» Excerpted records
§

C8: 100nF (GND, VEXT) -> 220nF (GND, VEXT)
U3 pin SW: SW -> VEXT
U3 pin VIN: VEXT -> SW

§

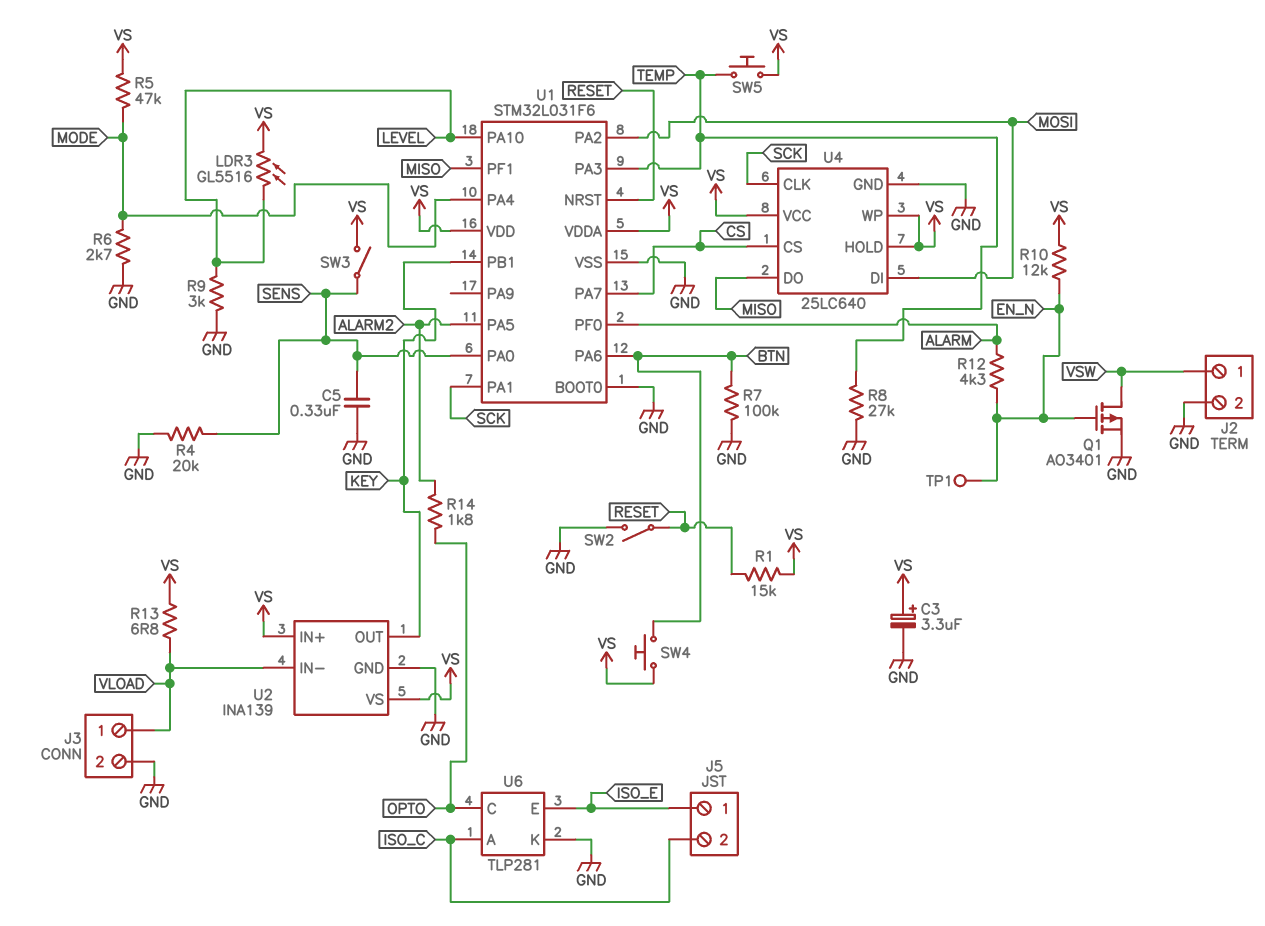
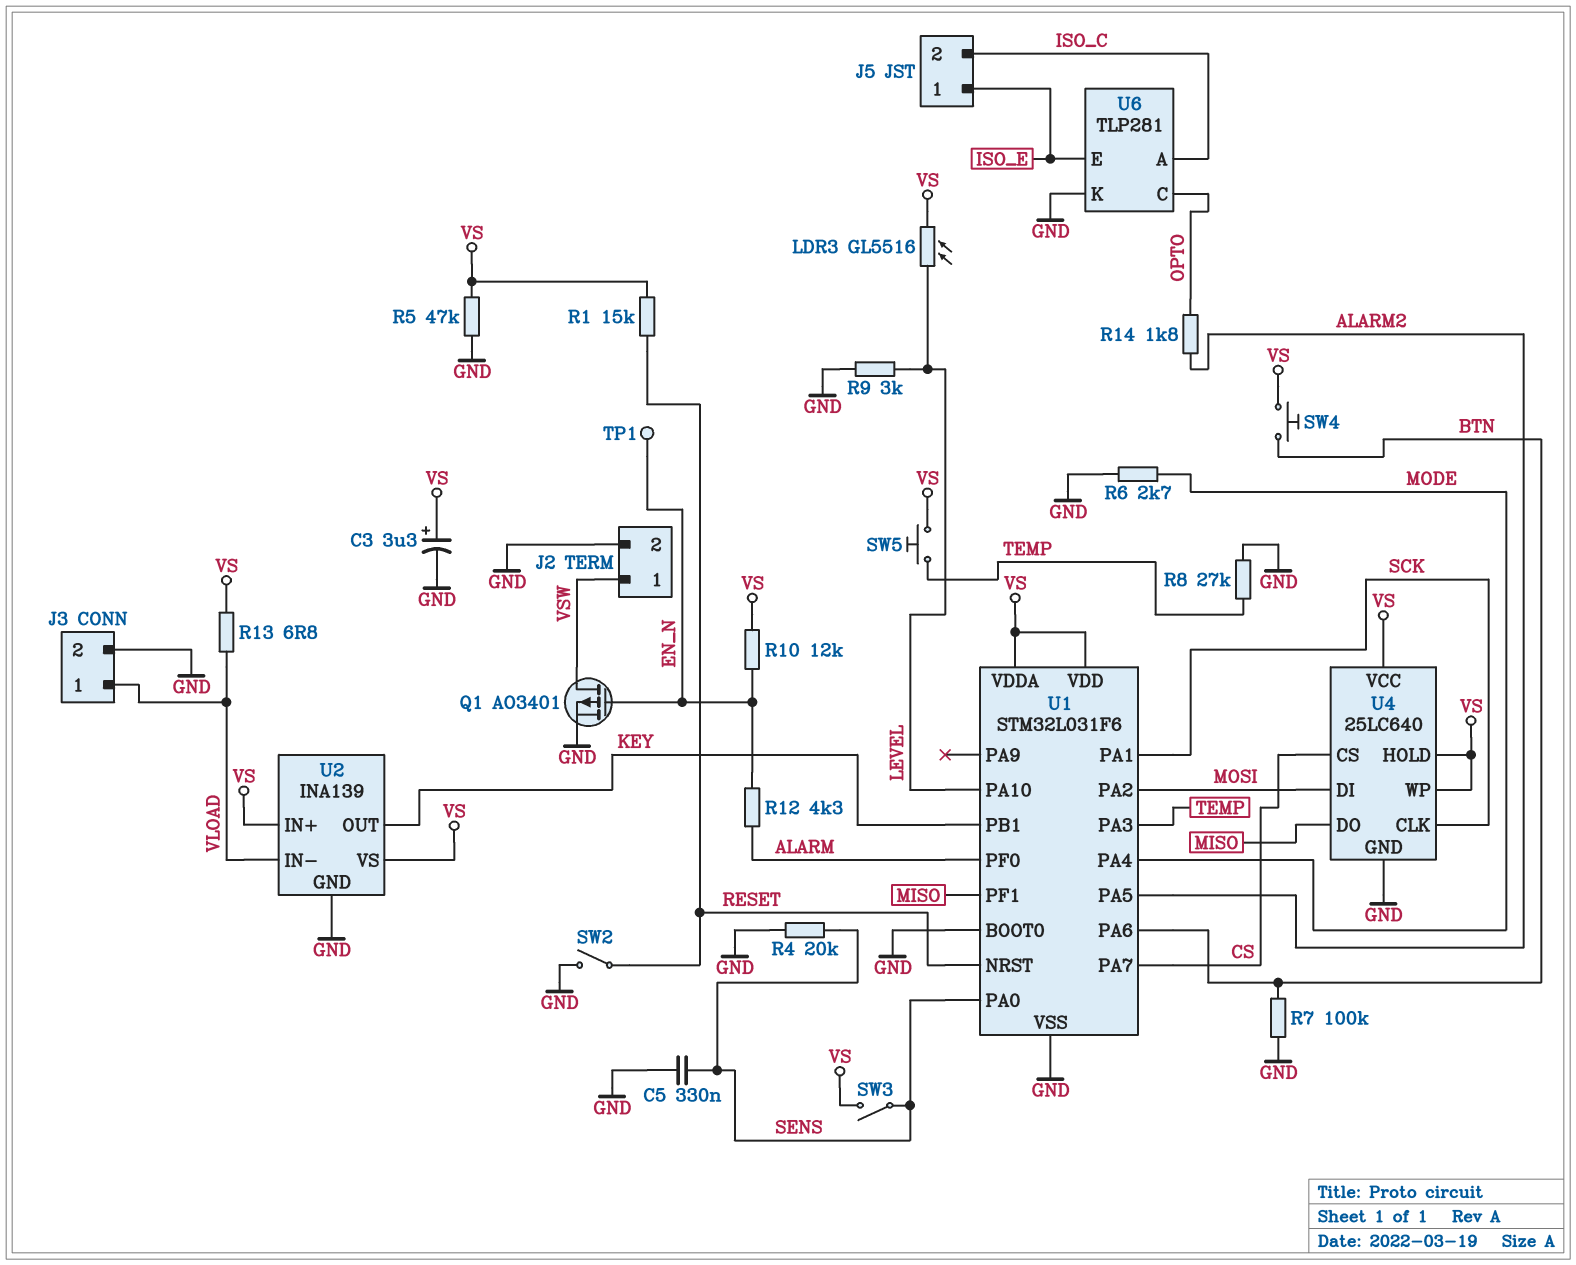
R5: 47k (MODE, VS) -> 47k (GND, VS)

§

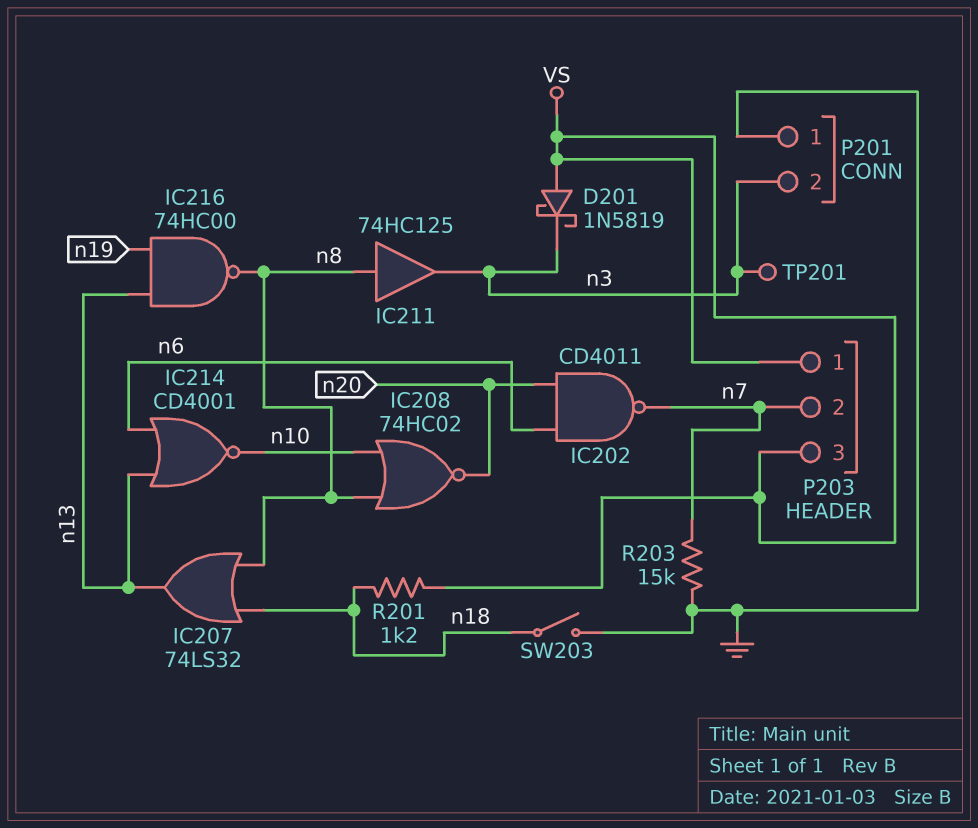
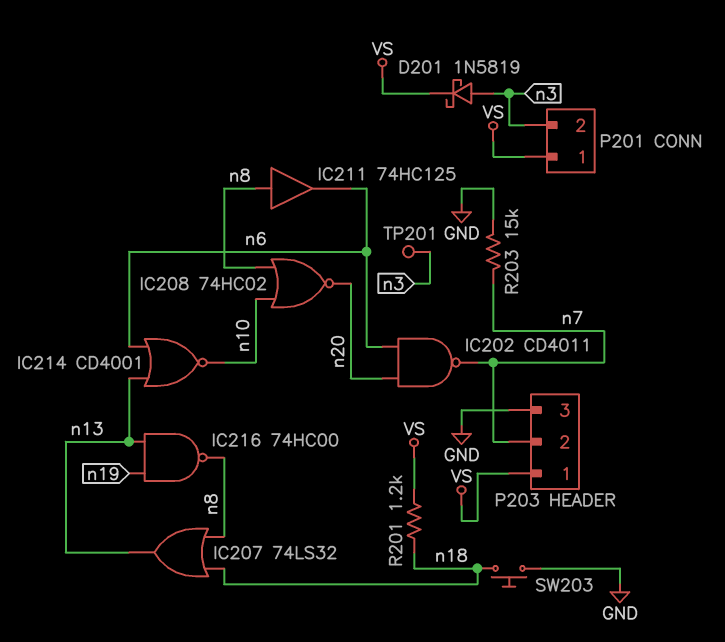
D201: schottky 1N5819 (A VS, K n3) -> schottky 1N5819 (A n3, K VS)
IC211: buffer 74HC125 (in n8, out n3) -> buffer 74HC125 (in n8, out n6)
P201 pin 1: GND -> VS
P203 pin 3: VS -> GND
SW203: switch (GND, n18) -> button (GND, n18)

§

» What is needed
Which lines in the records above hold the string "VEXT"? Copy each of them.

» Solution to this exercise
C8: 100nF (GND, VEXT) -> 220nF (GND, VEXT)
U3 pin SW: SW -> VEXT
U3 pin VIN: VEXT -> SW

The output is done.